AIM OF THE TASK: Each line from the one containing "red cake: 0 -> 1" through the last line of the material below is to be transcribed exactly, with nothing else included.

PROVIDED DATA:
——

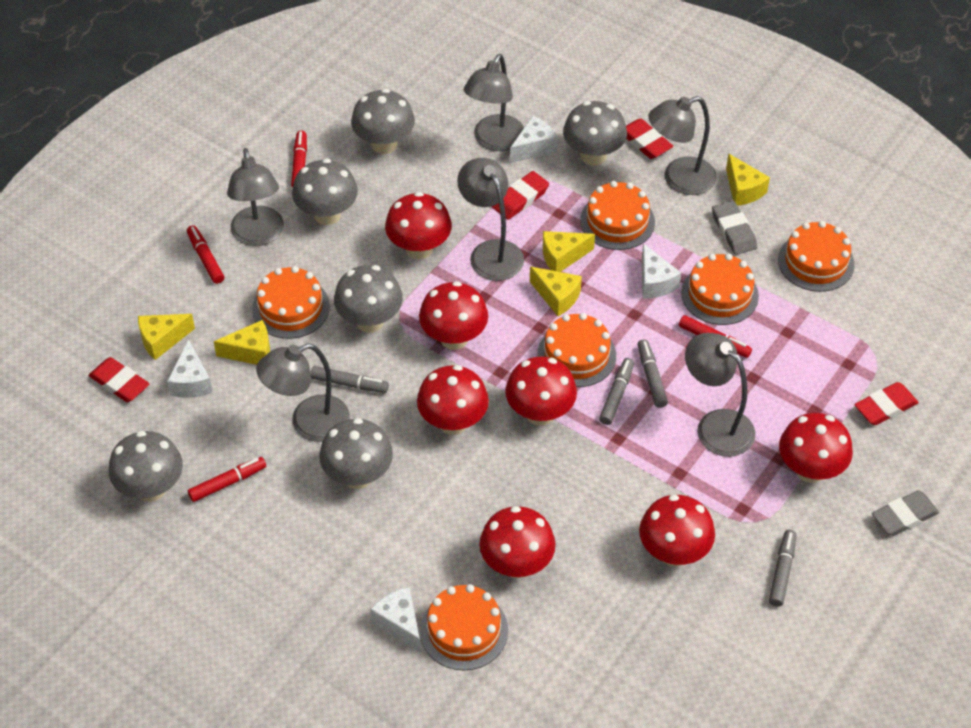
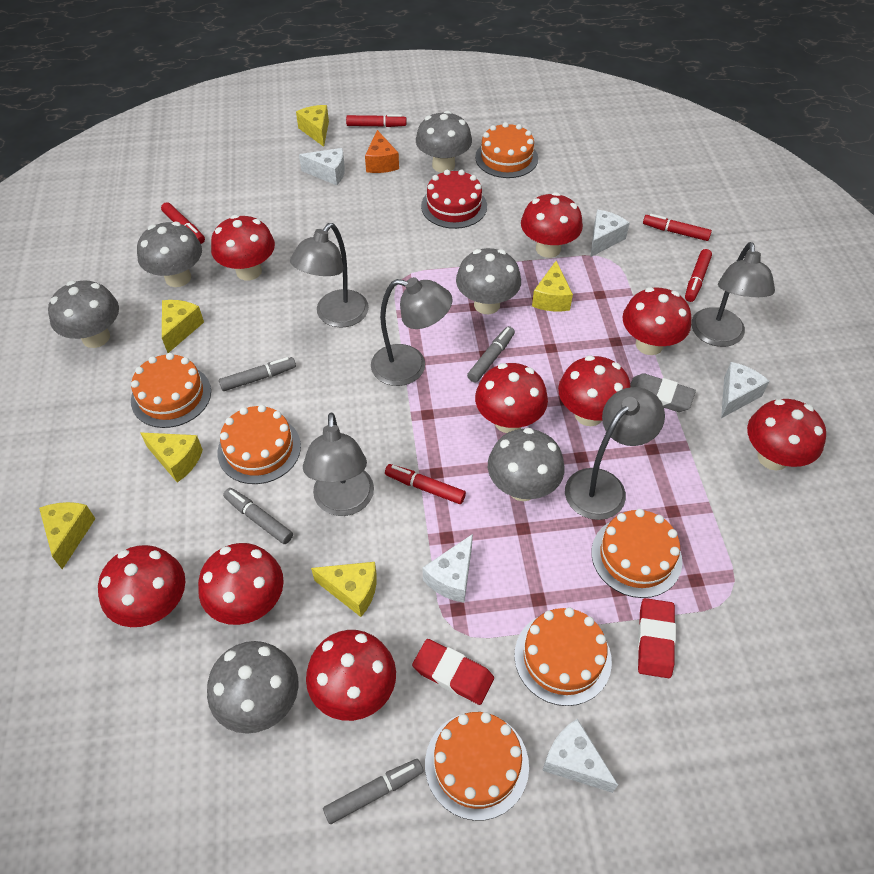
grey eraser: 2 -> 1
grey lamp: 6 -> 5
orange cheese: 0 -> 1
red cake: 0 -> 1
red eraser: 4 -> 2
red marker: 4 -> 5
red mushroom: 7 -> 9
white cheese: 4 -> 5
yellow cheese: 5 -> 6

——

WRITTEN ANSWER:
red cake: 0 -> 1
red eraser: 4 -> 2
red marker: 4 -> 5
red mushroom: 7 -> 9
white cheese: 4 -> 5
yellow cheese: 5 -> 6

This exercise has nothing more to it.